# Problem statement
Look through the data below for the string "none", and copy every line where it turns up.

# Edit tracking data
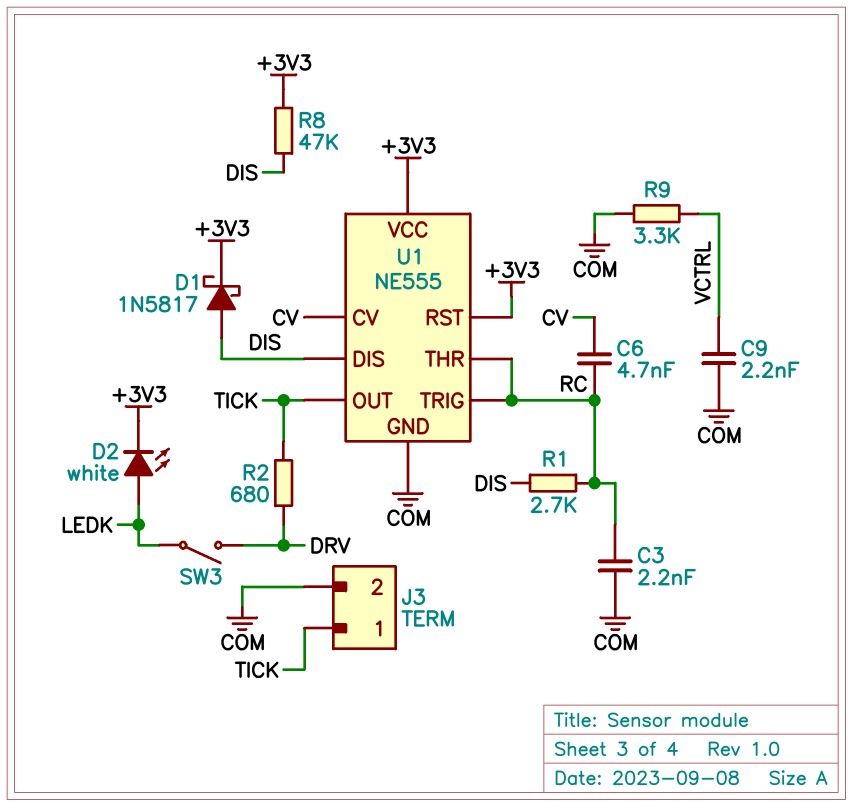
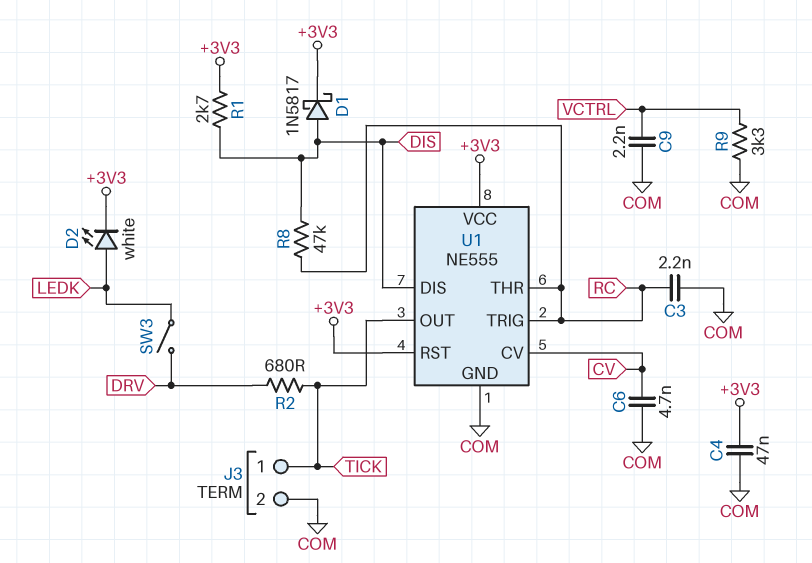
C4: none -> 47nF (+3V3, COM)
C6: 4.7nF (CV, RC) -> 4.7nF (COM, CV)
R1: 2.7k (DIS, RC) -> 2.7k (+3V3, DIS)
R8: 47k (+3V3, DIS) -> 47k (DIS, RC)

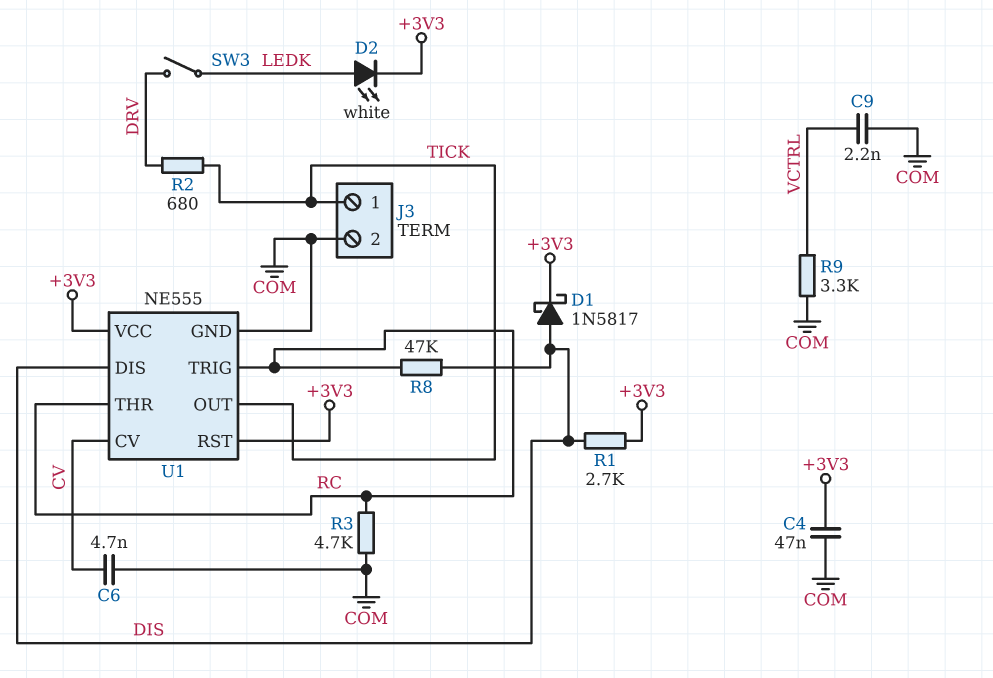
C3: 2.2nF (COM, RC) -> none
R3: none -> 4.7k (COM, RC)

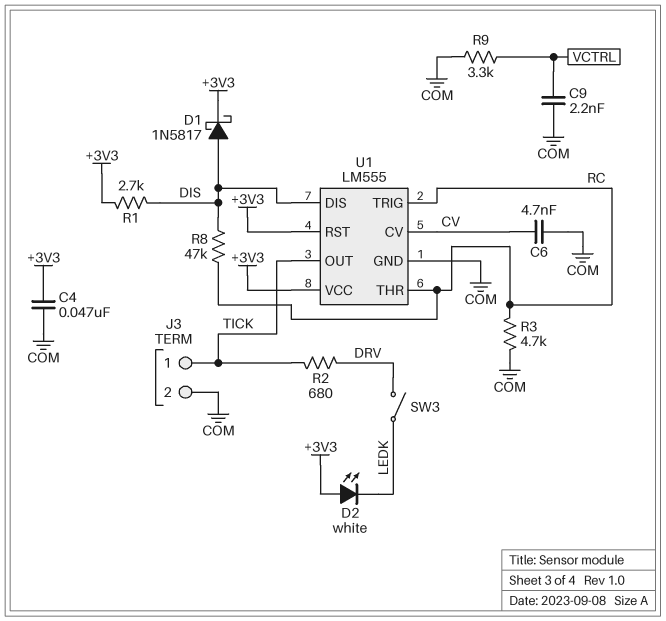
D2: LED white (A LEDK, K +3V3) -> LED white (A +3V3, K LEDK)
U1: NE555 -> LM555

# Result
C4: none -> 47nF (+3V3, COM)
C3: 2.2nF (COM, RC) -> none
R3: none -> 4.7k (COM, RC)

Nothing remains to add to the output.